ACTION ITEM >>
Print, exactly as they appear in the listing below, the lines from the line with "gray rectangle: (340, 767)" to the line with "gray cross: (101, 170) -> (146, 179), moved", with both end lines kept.

───── DATA SHOWN

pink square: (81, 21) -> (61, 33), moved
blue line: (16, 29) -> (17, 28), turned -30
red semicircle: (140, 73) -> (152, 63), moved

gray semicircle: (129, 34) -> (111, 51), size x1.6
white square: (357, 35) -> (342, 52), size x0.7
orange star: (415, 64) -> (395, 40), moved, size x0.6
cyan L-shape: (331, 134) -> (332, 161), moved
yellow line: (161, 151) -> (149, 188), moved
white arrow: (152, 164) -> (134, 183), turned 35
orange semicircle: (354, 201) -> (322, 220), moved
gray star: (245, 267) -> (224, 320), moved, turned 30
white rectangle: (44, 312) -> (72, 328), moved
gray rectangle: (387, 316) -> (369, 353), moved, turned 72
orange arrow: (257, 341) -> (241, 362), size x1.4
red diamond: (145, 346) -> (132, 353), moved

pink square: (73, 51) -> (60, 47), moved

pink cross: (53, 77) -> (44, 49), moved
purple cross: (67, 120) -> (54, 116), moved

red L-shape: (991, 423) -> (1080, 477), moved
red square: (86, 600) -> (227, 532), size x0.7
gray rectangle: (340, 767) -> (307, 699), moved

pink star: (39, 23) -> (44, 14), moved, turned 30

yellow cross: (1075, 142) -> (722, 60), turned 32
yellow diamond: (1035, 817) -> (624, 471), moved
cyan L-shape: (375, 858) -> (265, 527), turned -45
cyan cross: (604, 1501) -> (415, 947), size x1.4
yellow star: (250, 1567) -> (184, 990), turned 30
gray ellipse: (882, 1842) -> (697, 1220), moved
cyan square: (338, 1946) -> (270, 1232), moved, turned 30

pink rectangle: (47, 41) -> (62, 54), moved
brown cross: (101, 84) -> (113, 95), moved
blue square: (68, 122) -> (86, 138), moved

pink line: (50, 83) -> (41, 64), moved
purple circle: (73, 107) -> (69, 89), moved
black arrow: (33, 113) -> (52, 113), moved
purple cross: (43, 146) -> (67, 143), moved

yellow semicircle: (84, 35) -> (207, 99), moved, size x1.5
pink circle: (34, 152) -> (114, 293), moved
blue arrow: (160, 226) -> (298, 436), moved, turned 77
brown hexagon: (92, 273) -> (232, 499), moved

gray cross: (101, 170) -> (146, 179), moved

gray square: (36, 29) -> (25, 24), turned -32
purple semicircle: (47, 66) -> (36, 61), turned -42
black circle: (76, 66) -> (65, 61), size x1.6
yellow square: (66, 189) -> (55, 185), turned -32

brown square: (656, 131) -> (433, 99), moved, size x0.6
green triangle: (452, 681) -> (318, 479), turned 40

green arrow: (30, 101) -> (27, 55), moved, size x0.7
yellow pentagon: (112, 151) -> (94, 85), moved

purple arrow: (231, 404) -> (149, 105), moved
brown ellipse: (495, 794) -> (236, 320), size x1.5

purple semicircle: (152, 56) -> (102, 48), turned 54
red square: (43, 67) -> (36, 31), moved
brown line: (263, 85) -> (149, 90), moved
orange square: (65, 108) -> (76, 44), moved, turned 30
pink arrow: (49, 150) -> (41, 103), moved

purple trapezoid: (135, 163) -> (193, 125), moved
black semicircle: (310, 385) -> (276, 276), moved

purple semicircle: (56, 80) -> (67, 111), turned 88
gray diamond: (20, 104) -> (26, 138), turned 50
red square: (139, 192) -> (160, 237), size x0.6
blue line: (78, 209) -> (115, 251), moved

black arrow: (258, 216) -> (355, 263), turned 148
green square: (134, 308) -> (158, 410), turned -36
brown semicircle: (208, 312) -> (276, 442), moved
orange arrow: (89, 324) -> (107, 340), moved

──────────

COMPLETED EXERCISE >>
gray rectangle: (340, 767) -> (307, 699), moved

pink star: (39, 23) -> (44, 14), moved, turned 30

yellow cross: (1075, 142) -> (722, 60), turned 32
yellow diamond: (1035, 817) -> (624, 471), moved
cyan L-shape: (375, 858) -> (265, 527), turned -45
cyan cross: (604, 1501) -> (415, 947), size x1.4
yellow star: (250, 1567) -> (184, 990), turned 30
gray ellipse: (882, 1842) -> (697, 1220), moved
cyan square: (338, 1946) -> (270, 1232), moved, turned 30

pink rectangle: (47, 41) -> (62, 54), moved
brown cross: (101, 84) -> (113, 95), moved
blue square: (68, 122) -> (86, 138), moved

pink line: (50, 83) -> (41, 64), moved
purple circle: (73, 107) -> (69, 89), moved
black arrow: (33, 113) -> (52, 113), moved
purple cross: (43, 146) -> (67, 143), moved

yellow semicircle: (84, 35) -> (207, 99), moved, size x1.5
pink circle: (34, 152) -> (114, 293), moved
blue arrow: (160, 226) -> (298, 436), moved, turned 77
brown hexagon: (92, 273) -> (232, 499), moved

gray cross: (101, 170) -> (146, 179), moved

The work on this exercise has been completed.